** Assignment **
What lines below include the word "black"? Copy each one.

** Data for review **
+ + +
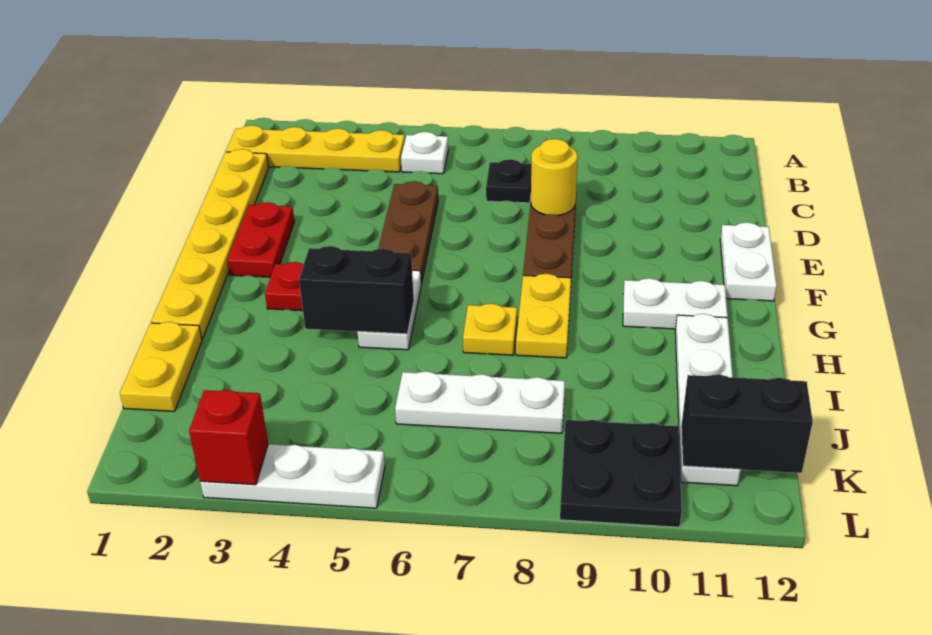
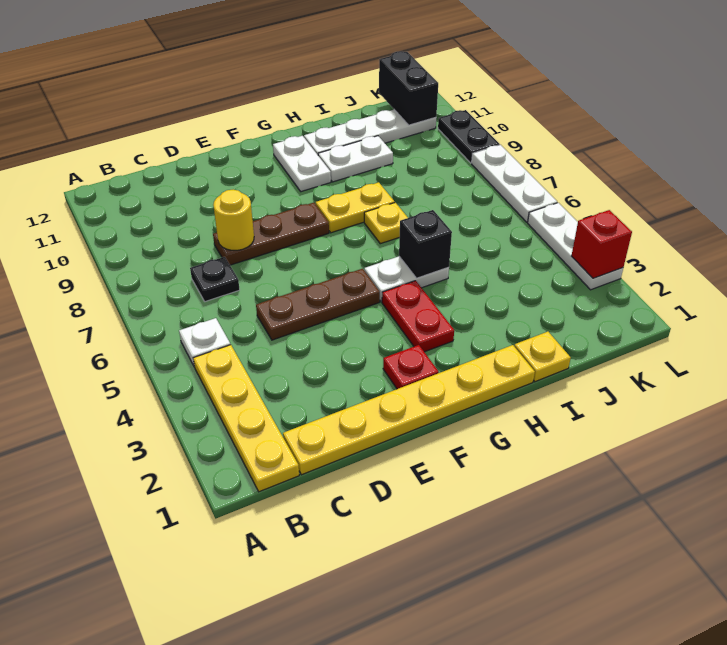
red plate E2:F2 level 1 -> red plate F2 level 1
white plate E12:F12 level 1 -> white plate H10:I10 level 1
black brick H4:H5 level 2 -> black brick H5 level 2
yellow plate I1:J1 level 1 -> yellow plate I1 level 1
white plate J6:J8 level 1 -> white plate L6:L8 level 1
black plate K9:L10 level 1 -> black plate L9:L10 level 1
+ + +
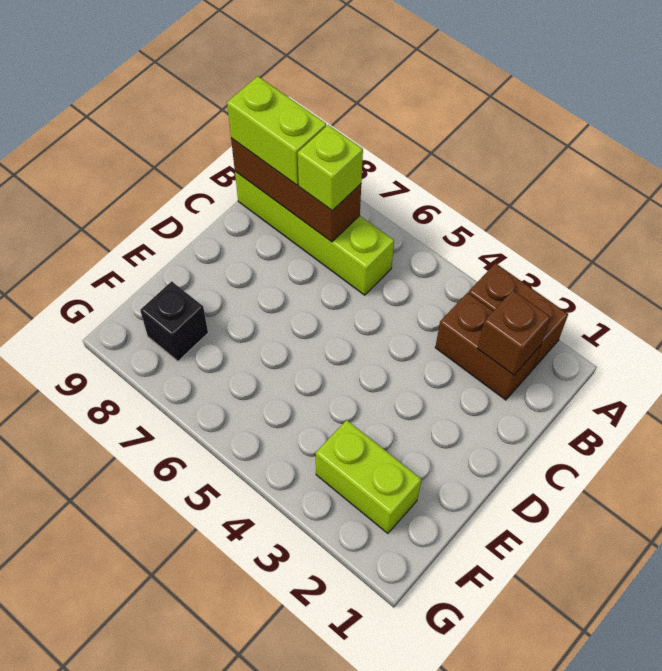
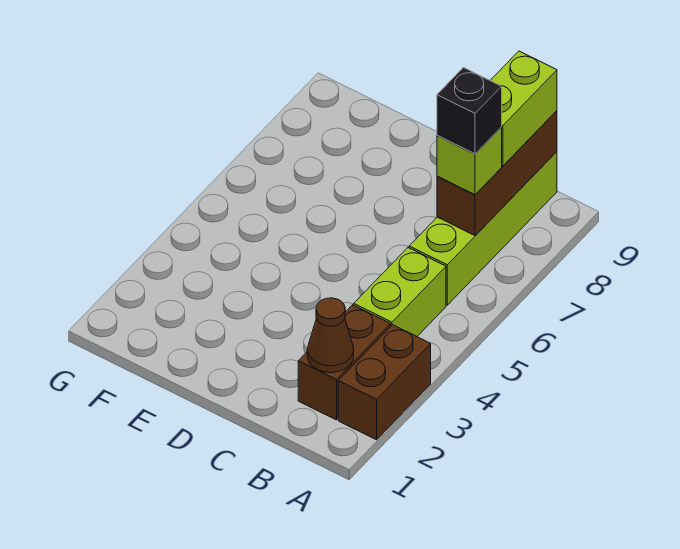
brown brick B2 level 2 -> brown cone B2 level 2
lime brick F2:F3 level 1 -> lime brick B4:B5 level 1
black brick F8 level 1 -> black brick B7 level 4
+ + +
** Exercise result **
black brick H4:H5 level 2 -> black brick H5 level 2
black plate K9:L10 level 1 -> black plate L9:L10 level 1
black brick F8 level 1 -> black brick B7 level 4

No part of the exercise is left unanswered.